## GOAL OF THE EXERCISE
Although the data holds pictures, return only the lines from the one containing "PIR pin GND: GND -> none" to the end, exactly, and without them.

···

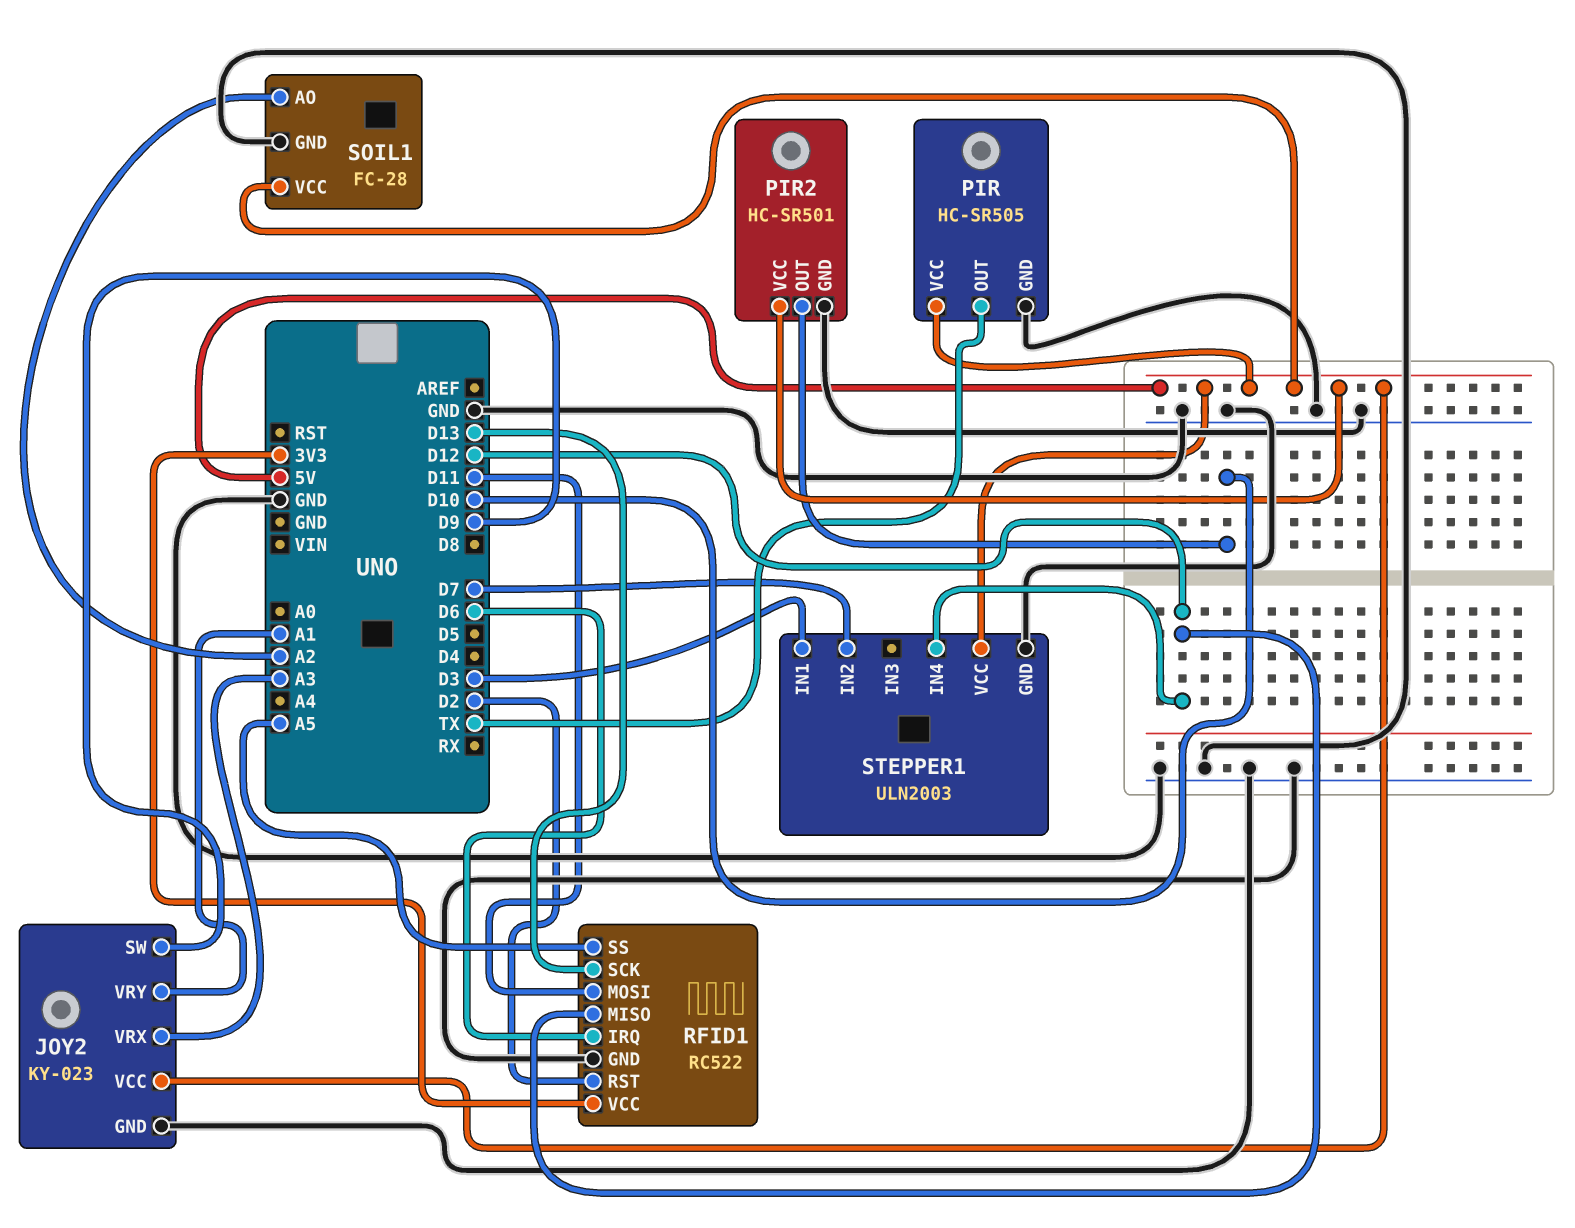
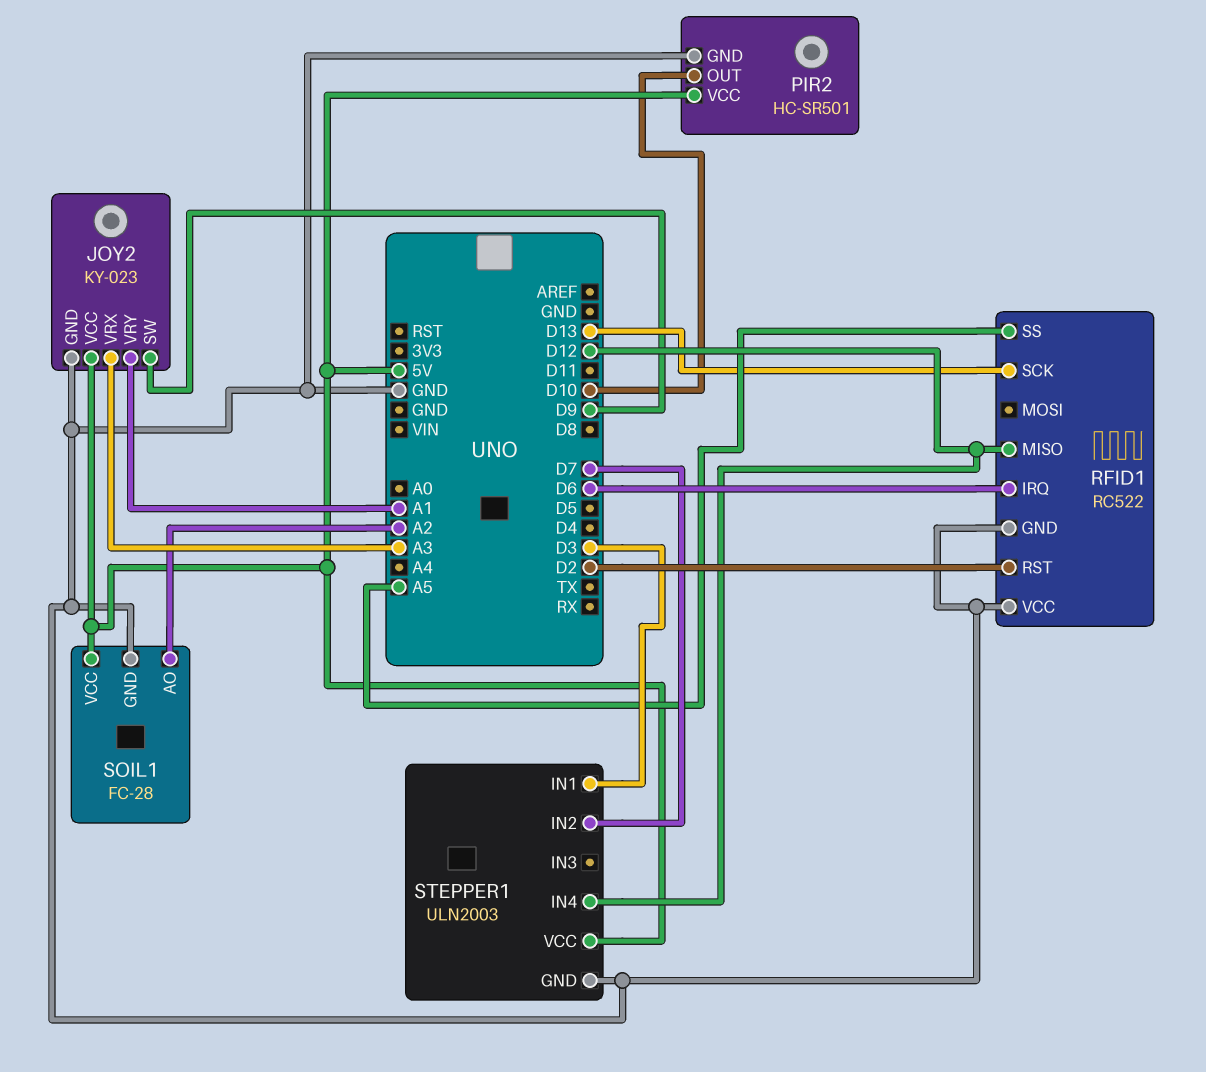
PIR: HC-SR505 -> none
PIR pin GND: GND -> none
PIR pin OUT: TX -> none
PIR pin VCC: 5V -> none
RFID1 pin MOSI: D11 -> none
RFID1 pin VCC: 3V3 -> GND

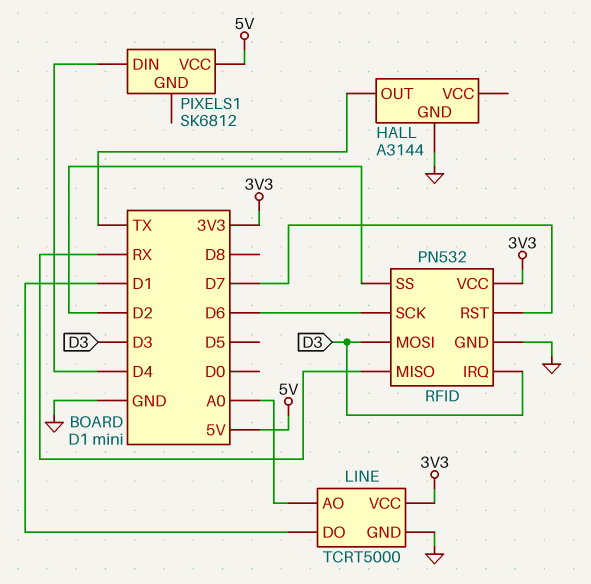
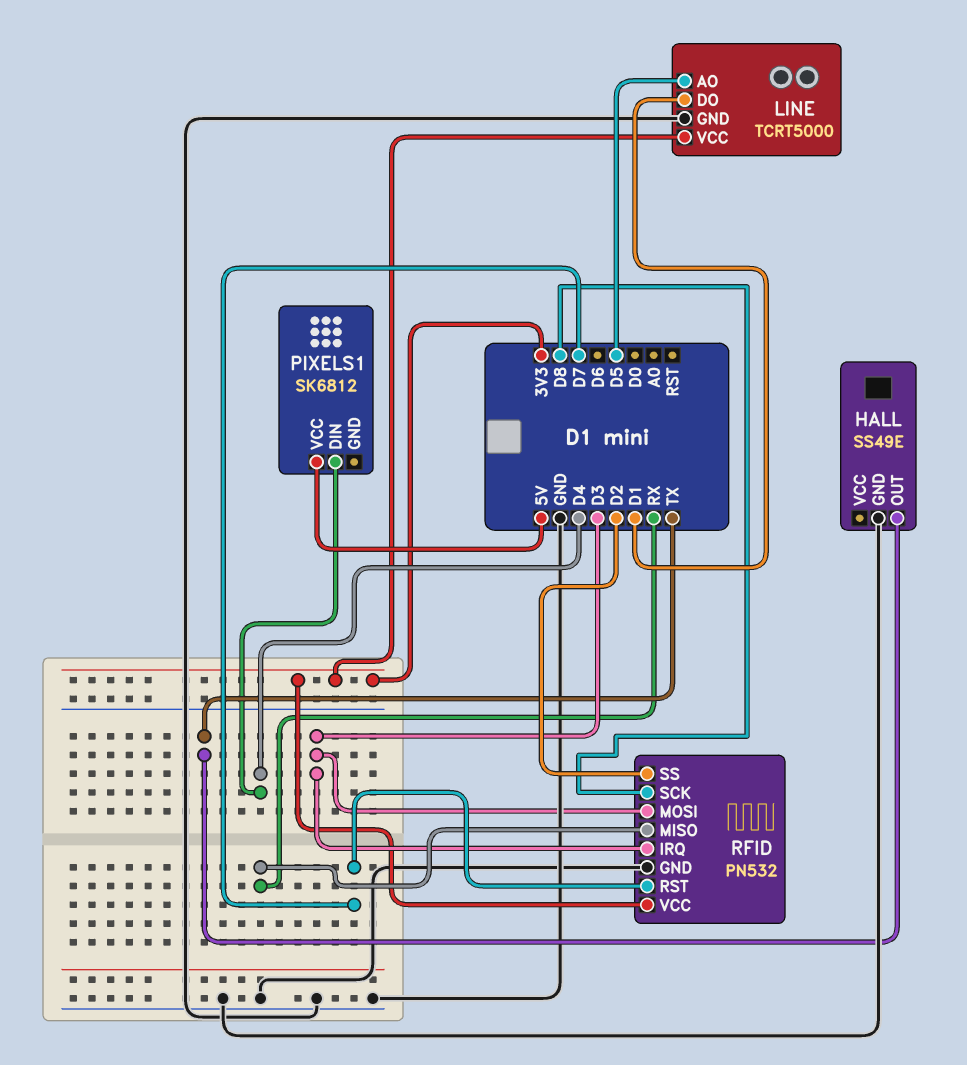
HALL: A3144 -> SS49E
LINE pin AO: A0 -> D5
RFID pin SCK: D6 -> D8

···

## RESULT OF THE EXERCISE
PIR pin GND: GND -> none
PIR pin OUT: TX -> none
PIR pin VCC: 5V -> none
RFID1 pin MOSI: D11 -> none
RFID1 pin VCC: 3V3 -> GND

HALL: A3144 -> SS49E
LINE pin AO: A0 -> D5
RFID pin SCK: D6 -> D8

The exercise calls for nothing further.